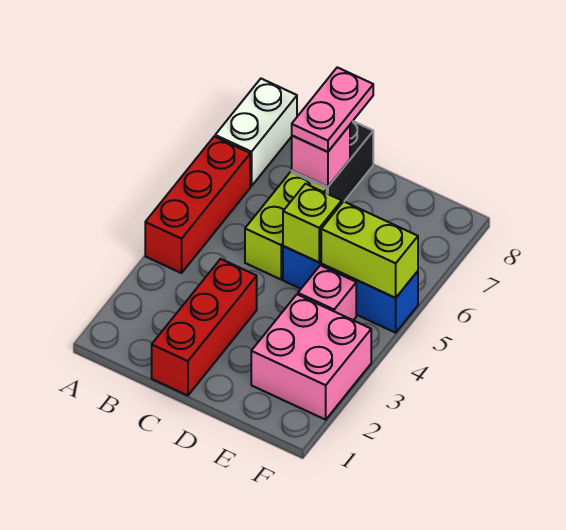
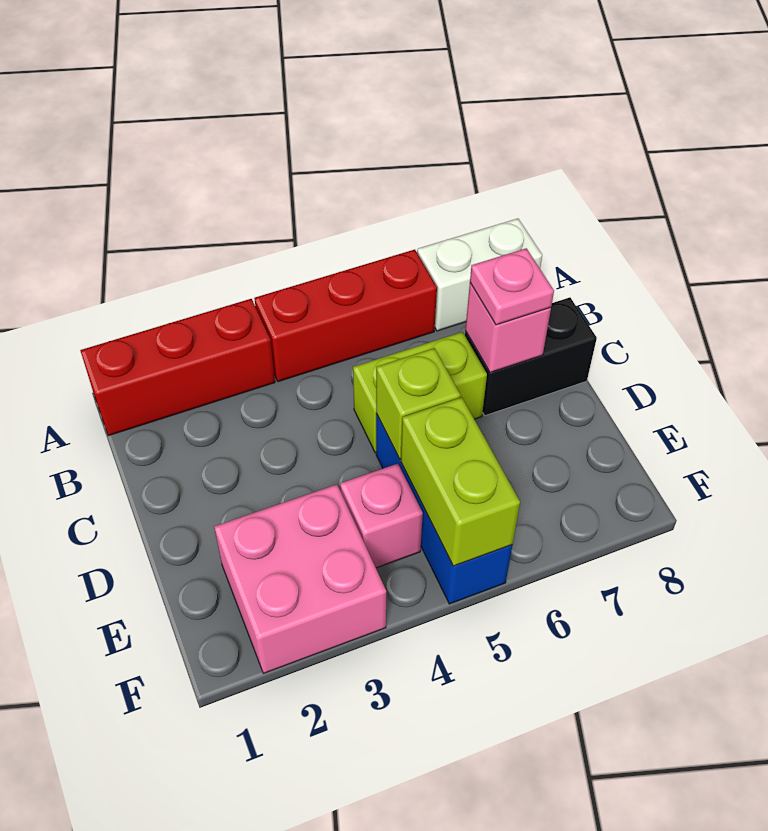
red 1x3 brick [152,259,257,396] -> red 1x3 brick moved to [80,299,275,436]
pink 1x2 plate [292,67,373,152] -> pink 1x1 plate [470,248,554,325]

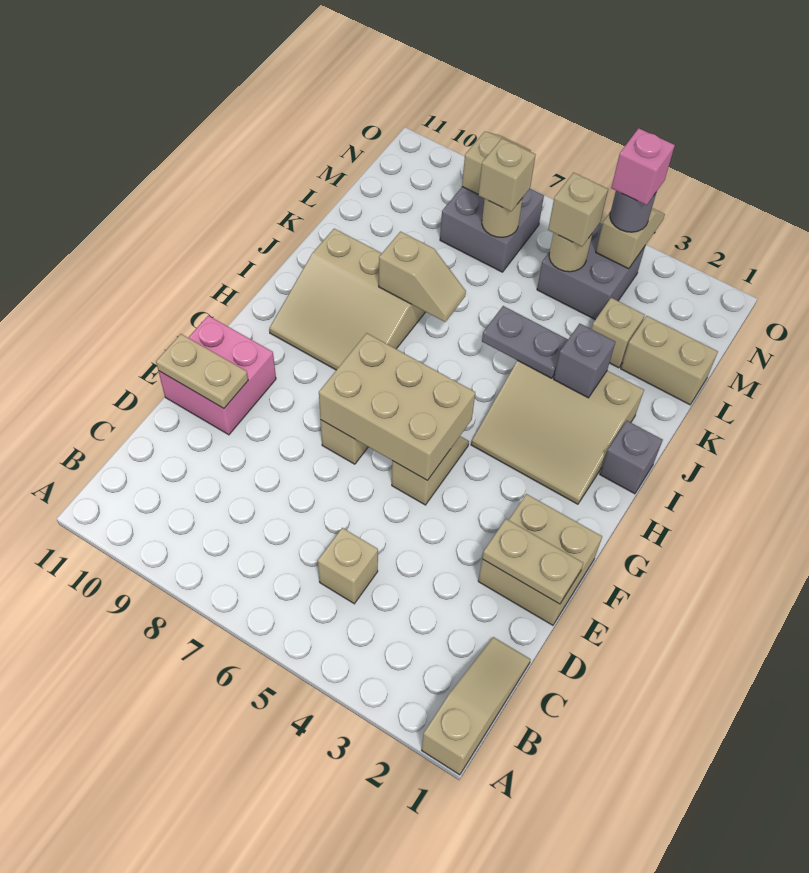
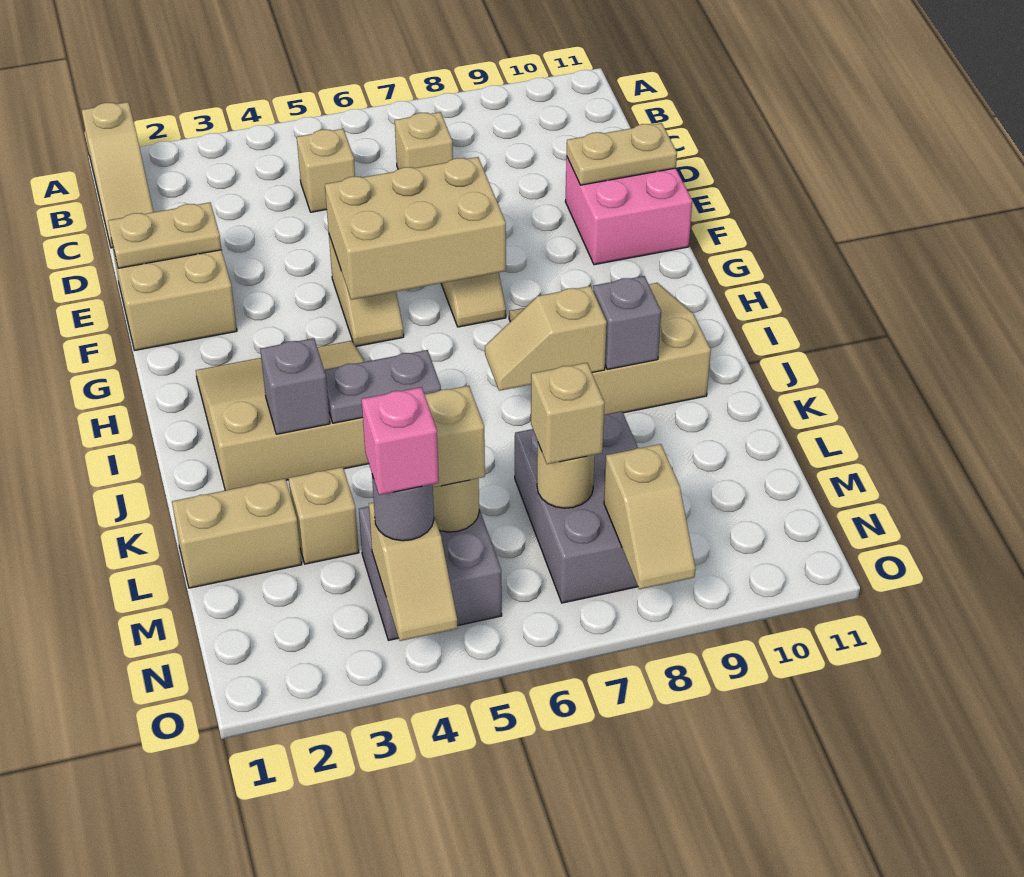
none -> tan 1x1 brick [395,112,453,169]
grey 1x1 brick [600,421,663,494] -> grey 1x1 brick moved to [593,276,661,369]
grey 2x2 brick [440,187,544,272] -> grey 2x3 brick [515,411,638,603]

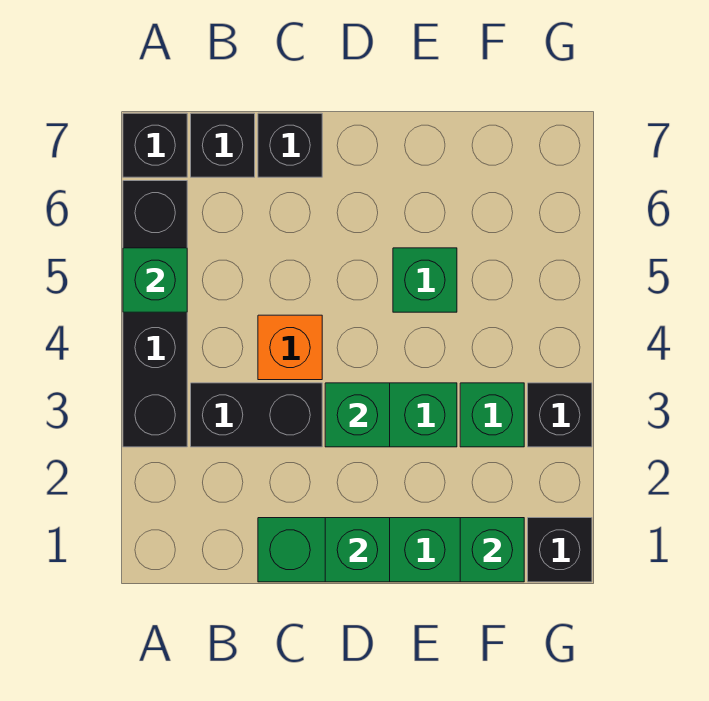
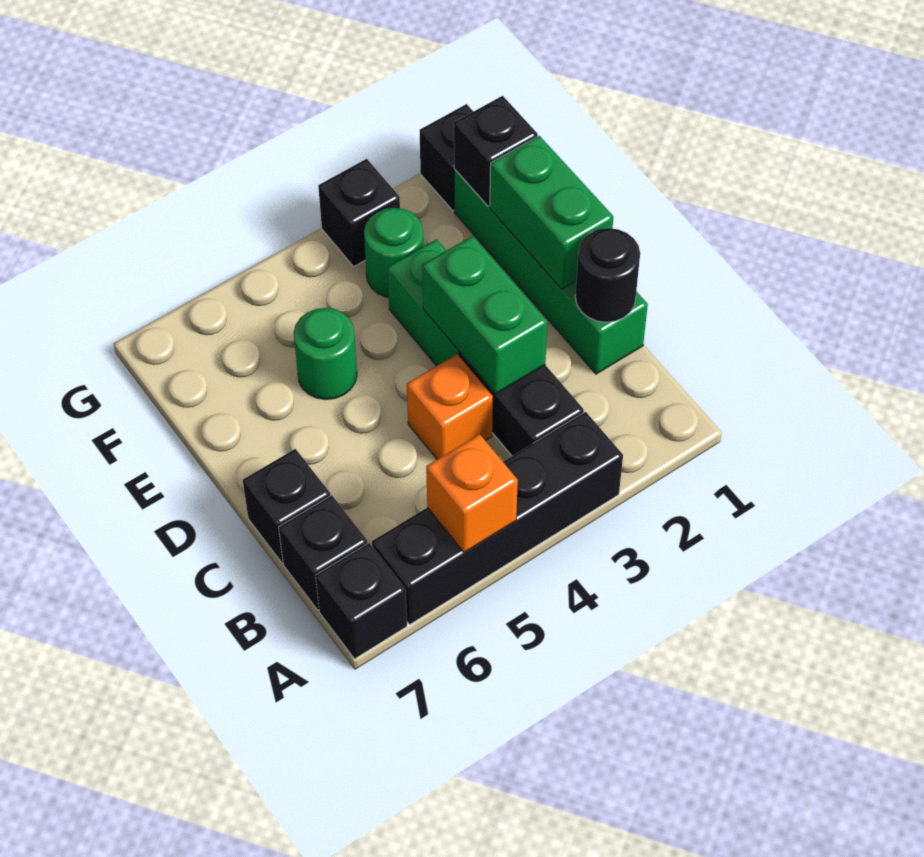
green 1x1 brick [123,248,187,312] -> orange 1x1 brick [426,434,518,552]
none -> black 1x1 round brick [575,228,640,322]
green 1x1 brick [325,518,390,582] -> green 1x2 brick [490,136,613,289]
green 1x1 brick [325,383,390,447] -> green 1x2 brick [422,236,548,394]
green 1x1 brick [393,248,457,312] -> green 1x1 round brick [294,308,357,399]
green 1x1 brick [460,518,524,582] -> black 1x1 brick [454,96,538,206]
green 1x1 brick [460,383,524,447] -> green 1x1 round brick [364,208,424,297]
★ ★ ★ ★
- [WHAT NEEDS TO BE DONE]: Please output exactly the lines from the line containing "grey 1x1 brick [600,421,663,494]" through the last line of the records above, both included, and leave out any pictures.

- [SOLVED PROBLEM]:
grey 1x1 brick [600,421,663,494] -> grey 1x1 brick moved to [593,276,661,369]
grey 2x2 brick [440,187,544,272] -> grey 2x3 brick [515,411,638,603]

green 1x1 brick [123,248,187,312] -> orange 1x1 brick [426,434,518,552]
none -> black 1x1 round brick [575,228,640,322]
green 1x1 brick [325,518,390,582] -> green 1x2 brick [490,136,613,289]
green 1x1 brick [325,383,390,447] -> green 1x2 brick [422,236,548,394]
green 1x1 brick [393,248,457,312] -> green 1x1 round brick [294,308,357,399]
green 1x1 brick [460,518,524,582] -> black 1x1 brick [454,96,538,206]
green 1x1 brick [460,383,524,447] -> green 1x1 round brick [364,208,424,297]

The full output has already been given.